>>>>
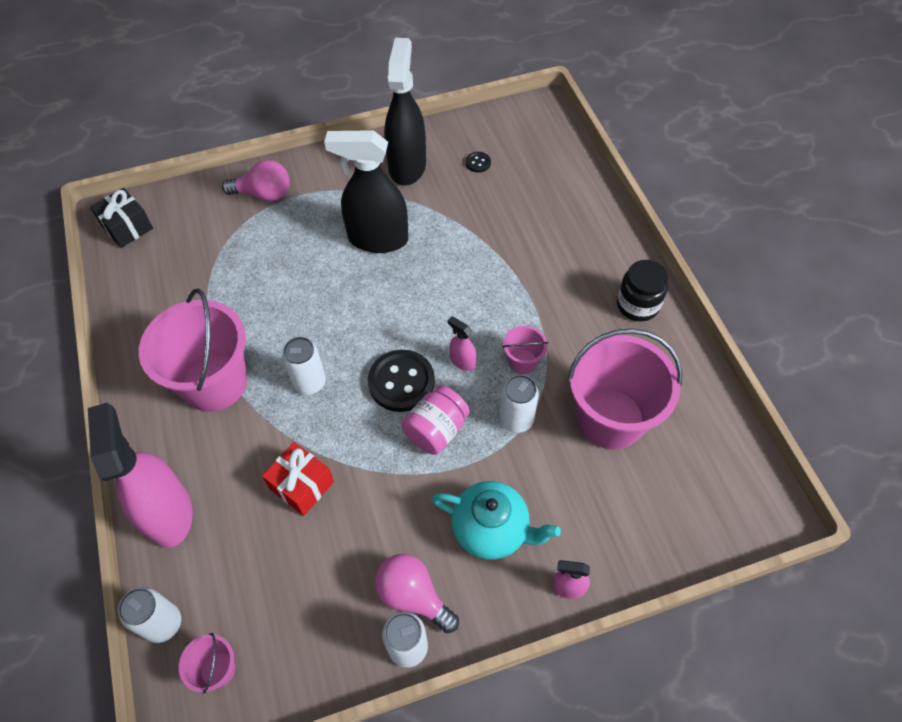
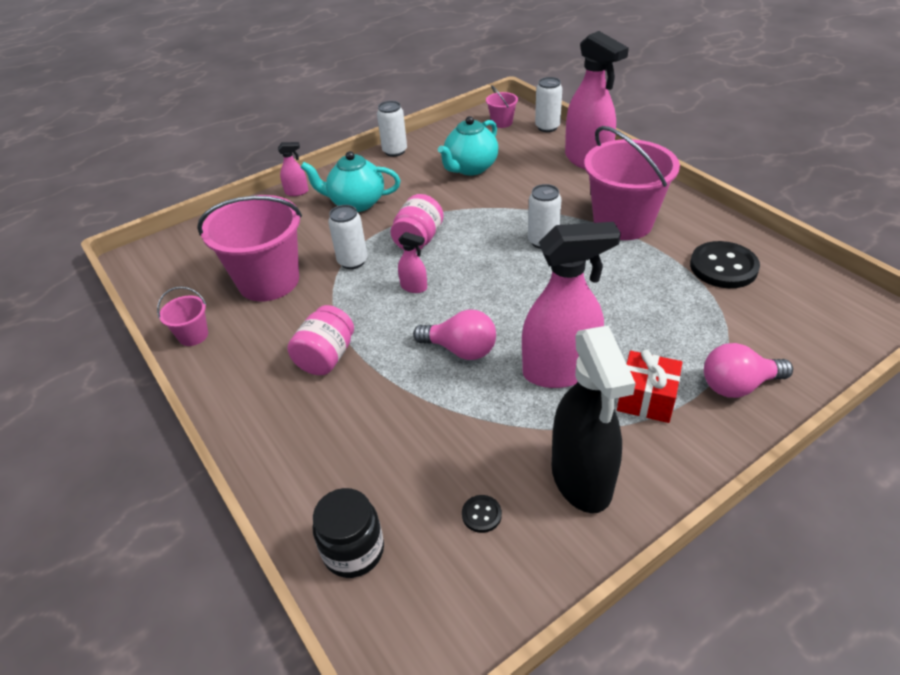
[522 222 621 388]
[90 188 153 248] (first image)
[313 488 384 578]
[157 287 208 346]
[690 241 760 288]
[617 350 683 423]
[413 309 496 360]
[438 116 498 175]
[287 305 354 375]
<<<<
Assigned task ▸ Your copy should hold each line above exactly and no pictures at all.

Answer space ▸
[522 222 621 388]
[90 188 153 248] (first image)
[313 488 384 578]
[157 287 208 346]
[690 241 760 288]
[617 350 683 423]
[413 309 496 360]
[438 116 498 175]
[287 305 354 375]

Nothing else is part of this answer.